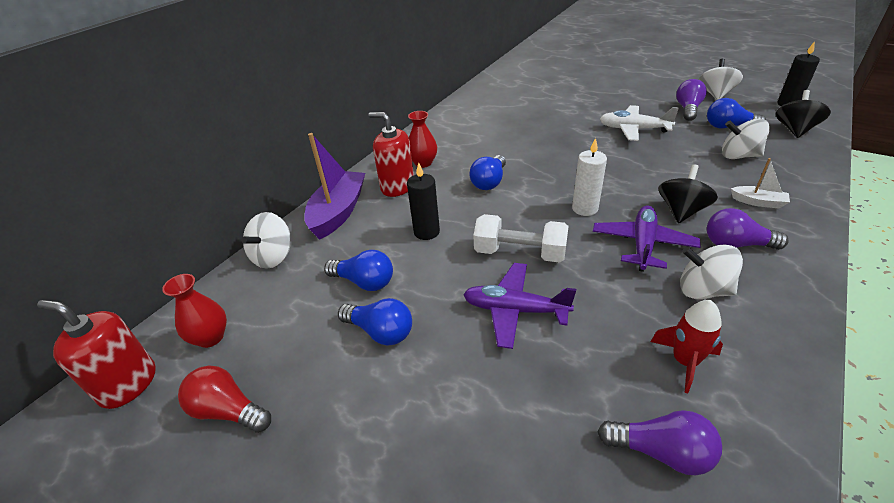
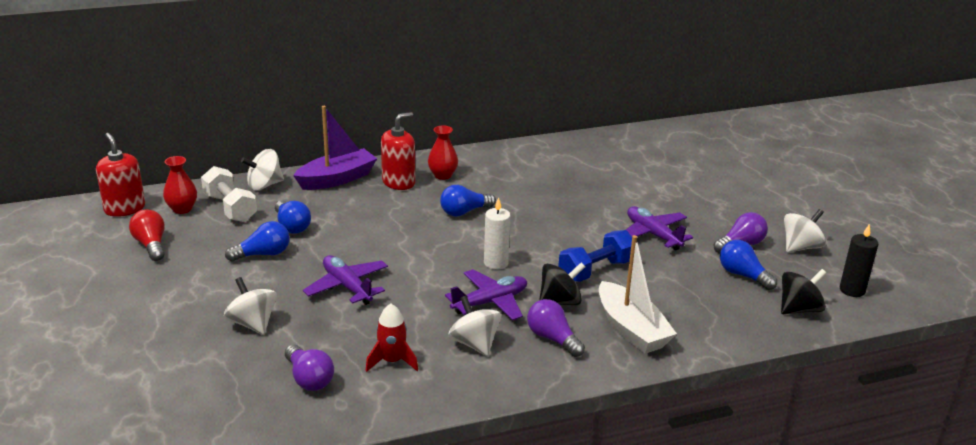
camera: 35 degrees right, 10 degrees down
(380, 332) = (263, 254): blue light bulb -> blue light bulb turned 90 degrees counterclockwise
(397, 186) = (398, 182): red soap dispenser -> red soap dispenser turned 75 degrees clockwise
(426, 232) = (369, 220): black candle -> none
(520, 253) = (404, 262): white dumbbell -> white dumbbell (230, 208)
(633, 129) = (653, 234): white plane -> purple plane
(653, 173) = (595, 270): none -> blue dumbbell
(739, 156) = (695, 297): white spinning top -> white spinning top (252, 324)
(758, 202) = (631, 329): white boat -> white boat, size x2.02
════
Copy out each line from the listing that contains the string "turned".

(380, 332) = (263, 254): blue light bulb -> blue light bulb turned 90 degrees counterclockwise
(397, 186) = (398, 182): red soap dispenser -> red soap dispenser turned 75 degrees clockwise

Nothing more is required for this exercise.